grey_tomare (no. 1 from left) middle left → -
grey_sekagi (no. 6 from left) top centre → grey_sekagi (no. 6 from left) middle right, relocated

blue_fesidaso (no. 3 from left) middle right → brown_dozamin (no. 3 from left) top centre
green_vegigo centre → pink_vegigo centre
·····
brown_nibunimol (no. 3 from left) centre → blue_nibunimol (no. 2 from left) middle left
·····
## WHAT TO PRODUCE:
Tell how many lines in the entries contain the string "left", and give nothing beyond the number.

## PROBLEM SOLUTION:
4